[[ SOURCE DATA, beginning ]]

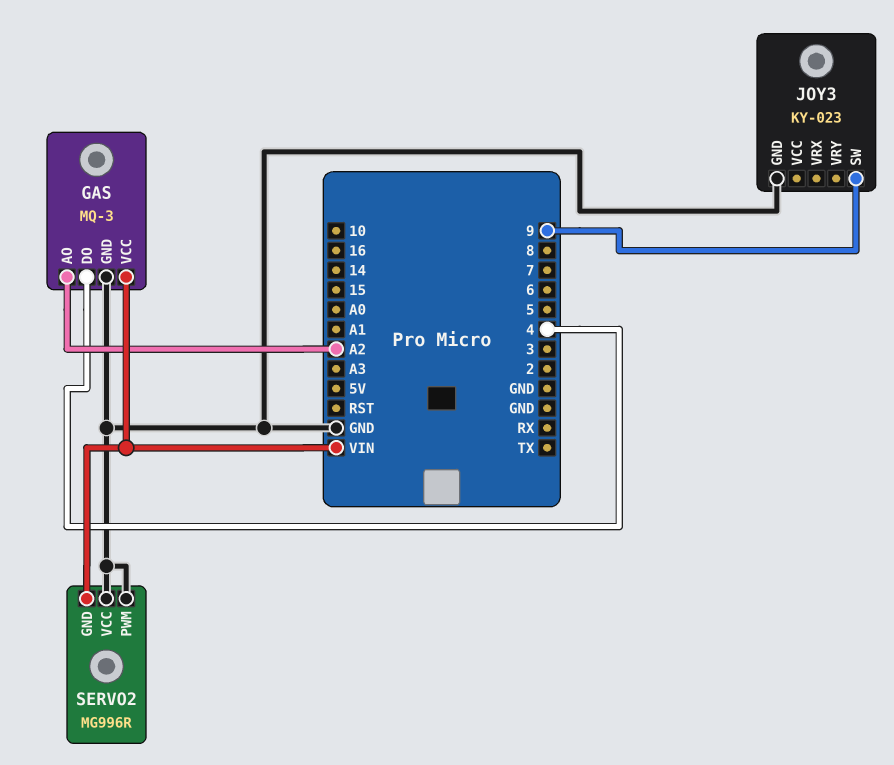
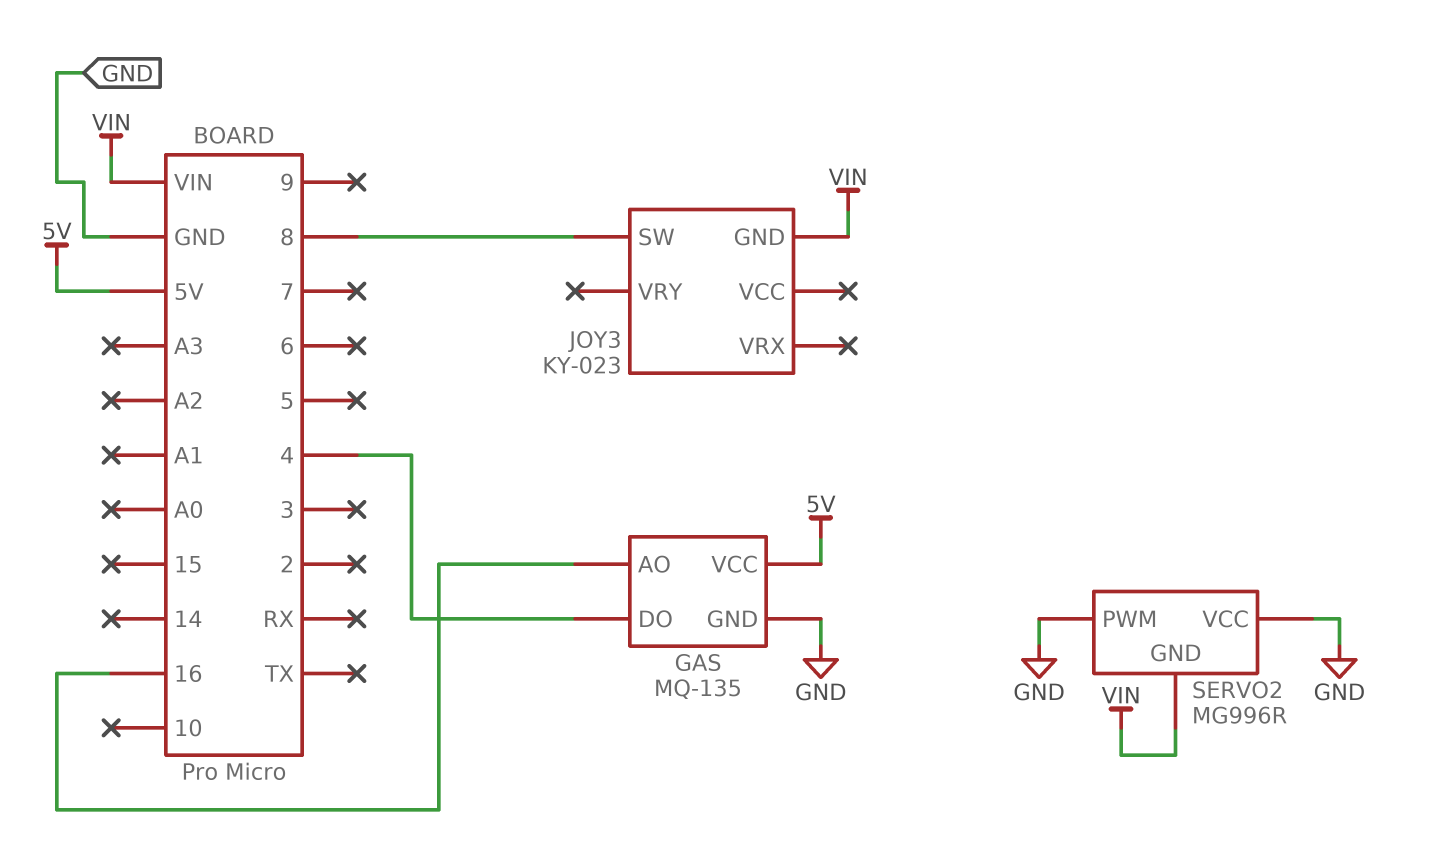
GAS: MQ-3 -> MQ-135
GAS pin AO: A2 -> 16
GAS pin VCC: VIN -> 5V
JOY3 pin GND: GND -> VIN
JOY3 pin SW: 9 -> 8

[[ SOURCE DATA, end ]]

**EXERCISE**
Repeat exactly the lines above from the line that contains "GAS pin AO: A2 -> 16" through the end. Include both of these ends; leave out everything else.

**SOLUTION TO THIS EXERCISE**
GAS pin AO: A2 -> 16
GAS pin VCC: VIN -> 5V
JOY3 pin GND: GND -> VIN
JOY3 pin SW: 9 -> 8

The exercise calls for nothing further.